■ **Raw data**:

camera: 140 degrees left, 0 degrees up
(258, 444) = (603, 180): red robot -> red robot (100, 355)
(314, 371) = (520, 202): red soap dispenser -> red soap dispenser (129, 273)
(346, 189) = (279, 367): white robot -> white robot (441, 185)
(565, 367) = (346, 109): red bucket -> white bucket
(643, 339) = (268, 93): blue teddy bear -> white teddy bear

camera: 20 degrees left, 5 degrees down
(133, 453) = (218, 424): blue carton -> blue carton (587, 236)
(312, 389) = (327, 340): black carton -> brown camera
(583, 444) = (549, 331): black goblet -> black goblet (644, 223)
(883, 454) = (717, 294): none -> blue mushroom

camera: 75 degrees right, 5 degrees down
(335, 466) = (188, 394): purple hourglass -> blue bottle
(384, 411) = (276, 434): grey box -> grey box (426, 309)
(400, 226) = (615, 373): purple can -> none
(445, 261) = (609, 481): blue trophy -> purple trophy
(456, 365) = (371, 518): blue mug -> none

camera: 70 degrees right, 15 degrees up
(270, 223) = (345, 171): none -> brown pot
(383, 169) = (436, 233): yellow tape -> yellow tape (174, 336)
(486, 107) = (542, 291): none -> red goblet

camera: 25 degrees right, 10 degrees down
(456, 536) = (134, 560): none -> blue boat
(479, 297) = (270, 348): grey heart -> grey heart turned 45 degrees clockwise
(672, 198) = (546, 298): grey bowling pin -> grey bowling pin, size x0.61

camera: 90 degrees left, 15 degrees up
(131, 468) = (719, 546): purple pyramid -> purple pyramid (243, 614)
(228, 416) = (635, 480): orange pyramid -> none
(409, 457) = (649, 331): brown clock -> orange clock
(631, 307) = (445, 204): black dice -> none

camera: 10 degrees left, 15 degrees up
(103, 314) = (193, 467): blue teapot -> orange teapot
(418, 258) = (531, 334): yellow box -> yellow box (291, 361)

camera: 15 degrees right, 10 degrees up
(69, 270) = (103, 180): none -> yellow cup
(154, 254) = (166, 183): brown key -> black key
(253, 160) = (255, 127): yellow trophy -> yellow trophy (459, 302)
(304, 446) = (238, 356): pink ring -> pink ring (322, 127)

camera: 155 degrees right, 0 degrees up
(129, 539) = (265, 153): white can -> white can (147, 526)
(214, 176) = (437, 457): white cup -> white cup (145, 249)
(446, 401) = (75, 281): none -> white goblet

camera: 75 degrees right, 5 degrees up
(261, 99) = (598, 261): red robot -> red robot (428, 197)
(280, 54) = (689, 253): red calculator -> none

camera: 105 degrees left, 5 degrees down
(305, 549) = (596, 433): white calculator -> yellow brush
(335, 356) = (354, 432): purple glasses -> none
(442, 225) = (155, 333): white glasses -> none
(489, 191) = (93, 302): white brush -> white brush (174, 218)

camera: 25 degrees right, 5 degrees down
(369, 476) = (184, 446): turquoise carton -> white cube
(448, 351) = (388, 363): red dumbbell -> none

■ **Task brief**:
All of the material, restated exactly, is the expected result.

■ **The completed task**:
camera: 140 degrees left, 0 degrees up
(258, 444) = (603, 180): red robot -> red robot (100, 355)
(314, 371) = (520, 202): red soap dispenser -> red soap dispenser (129, 273)
(346, 189) = (279, 367): white robot -> white robot (441, 185)
(565, 367) = (346, 109): red bucket -> white bucket
(643, 339) = (268, 93): blue teddy bear -> white teddy bear

camera: 20 degrees left, 5 degrees down
(133, 453) = (218, 424): blue carton -> blue carton (587, 236)
(312, 389) = (327, 340): black carton -> brown camera
(583, 444) = (549, 331): black goblet -> black goblet (644, 223)
(883, 454) = (717, 294): none -> blue mushroom

camera: 75 degrees right, 5 degrees down
(335, 466) = (188, 394): purple hourglass -> blue bottle
(384, 411) = (276, 434): grey box -> grey box (426, 309)
(400, 226) = (615, 373): purple can -> none
(445, 261) = (609, 481): blue trophy -> purple trophy
(456, 365) = (371, 518): blue mug -> none

camera: 70 degrees right, 15 degrees up
(270, 223) = (345, 171): none -> brown pot
(383, 169) = (436, 233): yellow tape -> yellow tape (174, 336)
(486, 107) = (542, 291): none -> red goblet

camera: 25 degrees right, 10 degrees down
(456, 536) = (134, 560): none -> blue boat
(479, 297) = (270, 348): grey heart -> grey heart turned 45 degrees clockwise
(672, 198) = (546, 298): grey bowling pin -> grey bowling pin, size x0.61

camera: 90 degrees left, 15 degrees up
(131, 468) = (719, 546): purple pyramid -> purple pyramid (243, 614)
(228, 416) = (635, 480): orange pyramid -> none
(409, 457) = (649, 331): brown clock -> orange clock
(631, 307) = (445, 204): black dice -> none

camera: 10 degrees left, 15 degrees up
(103, 314) = (193, 467): blue teapot -> orange teapot
(418, 258) = (531, 334): yellow box -> yellow box (291, 361)

camera: 15 degrees right, 10 degrees up
(69, 270) = (103, 180): none -> yellow cup
(154, 254) = (166, 183): brown key -> black key
(253, 160) = (255, 127): yellow trophy -> yellow trophy (459, 302)
(304, 446) = (238, 356): pink ring -> pink ring (322, 127)

camera: 155 degrees right, 0 degrees up
(129, 539) = (265, 153): white can -> white can (147, 526)
(214, 176) = (437, 457): white cup -> white cup (145, 249)
(446, 401) = (75, 281): none -> white goblet

camera: 75 degrees right, 5 degrees up
(261, 99) = (598, 261): red robot -> red robot (428, 197)
(280, 54) = (689, 253): red calculator -> none

camera: 105 degrees left, 5 degrees down
(305, 549) = (596, 433): white calculator -> yellow brush
(335, 356) = (354, 432): purple glasses -> none
(442, 225) = (155, 333): white glasses -> none
(489, 191) = (93, 302): white brush -> white brush (174, 218)

camera: 25 degrees right, 5 degrees down
(369, 476) = (184, 446): turquoise carton -> white cube
(448, 351) = (388, 363): red dumbbell -> none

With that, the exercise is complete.